- **Data records**:
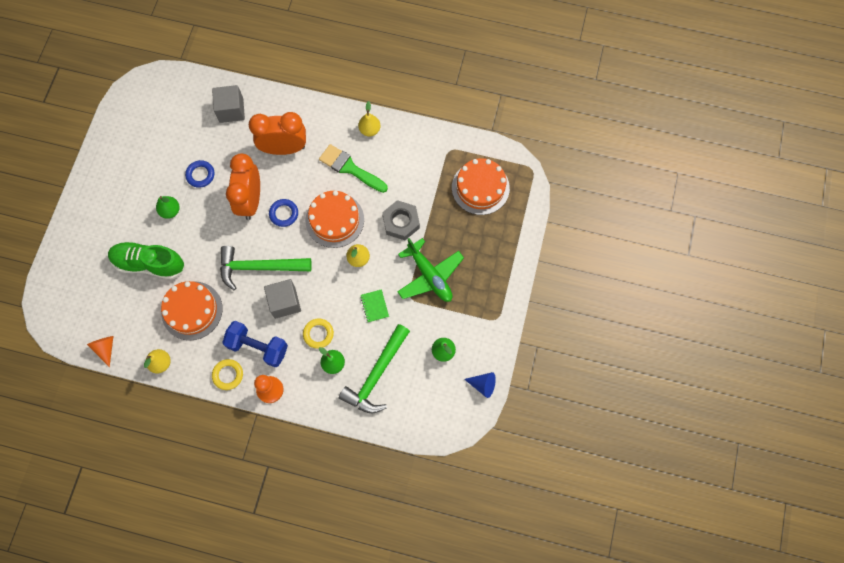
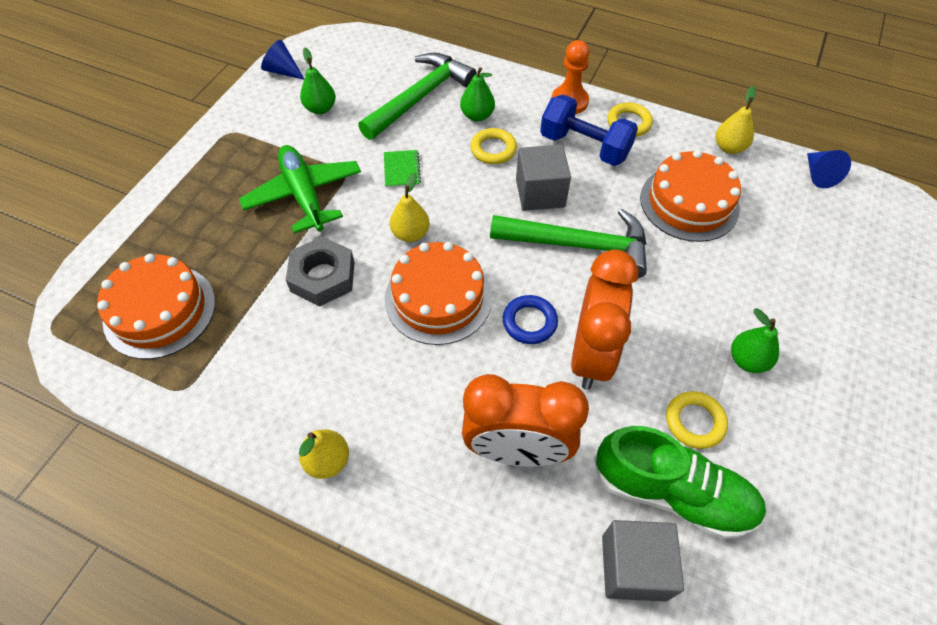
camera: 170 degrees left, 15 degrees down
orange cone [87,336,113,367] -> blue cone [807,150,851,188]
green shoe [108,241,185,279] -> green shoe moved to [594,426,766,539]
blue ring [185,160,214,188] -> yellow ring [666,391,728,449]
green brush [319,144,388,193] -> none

--

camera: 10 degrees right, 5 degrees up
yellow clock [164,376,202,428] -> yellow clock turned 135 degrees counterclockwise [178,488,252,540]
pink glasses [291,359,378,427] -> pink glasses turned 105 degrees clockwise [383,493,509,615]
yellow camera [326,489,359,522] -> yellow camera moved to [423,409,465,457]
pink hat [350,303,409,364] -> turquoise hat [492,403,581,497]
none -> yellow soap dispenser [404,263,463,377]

---

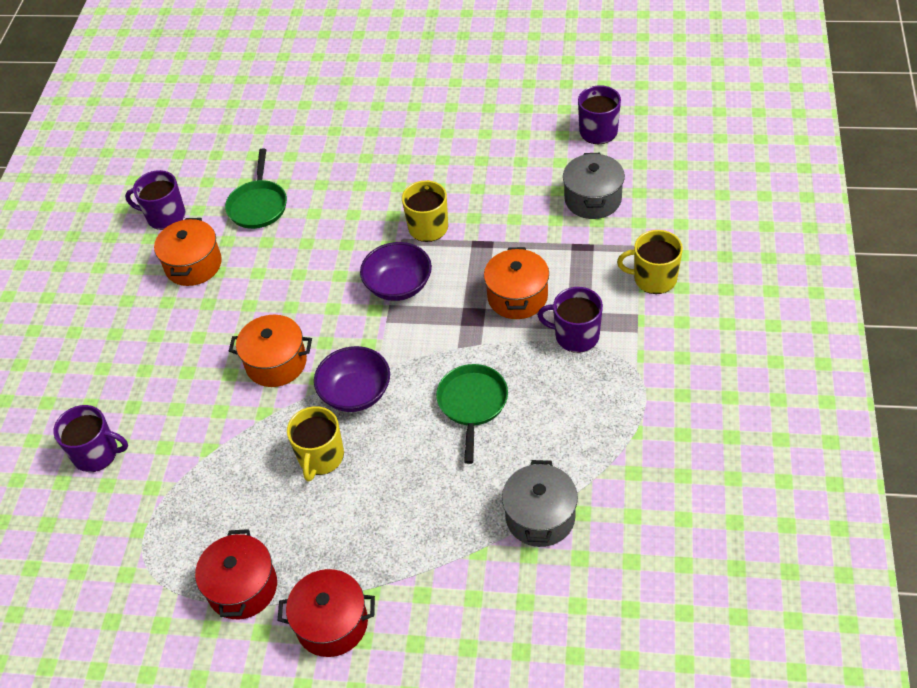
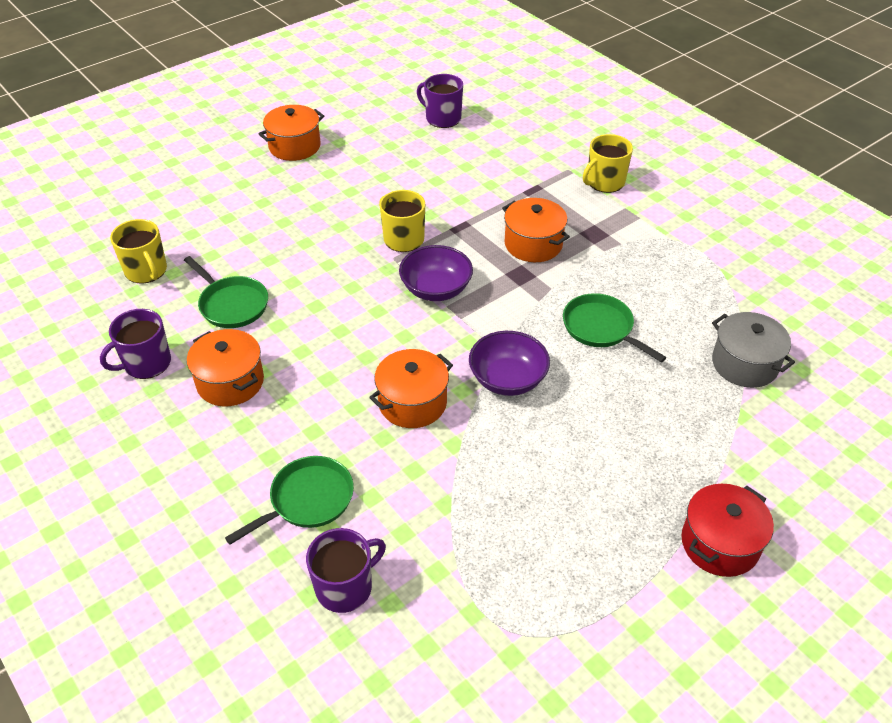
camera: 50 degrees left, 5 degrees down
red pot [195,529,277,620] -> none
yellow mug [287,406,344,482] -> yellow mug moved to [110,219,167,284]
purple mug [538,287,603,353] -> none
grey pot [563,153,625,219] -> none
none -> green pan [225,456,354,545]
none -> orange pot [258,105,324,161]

- **Task directions**: Copy range, inclusive: the line holding "yellow clock [164,376,202,428]" to the line holding "yellow camera [326,489,359,522]". Reproduce exactly those lines of the records above and no others.

- **Written solution**:
yellow clock [164,376,202,428] -> yellow clock turned 135 degrees counterclockwise [178,488,252,540]
pink glasses [291,359,378,427] -> pink glasses turned 105 degrees clockwise [383,493,509,615]
yellow camera [326,489,359,522] -> yellow camera moved to [423,409,465,457]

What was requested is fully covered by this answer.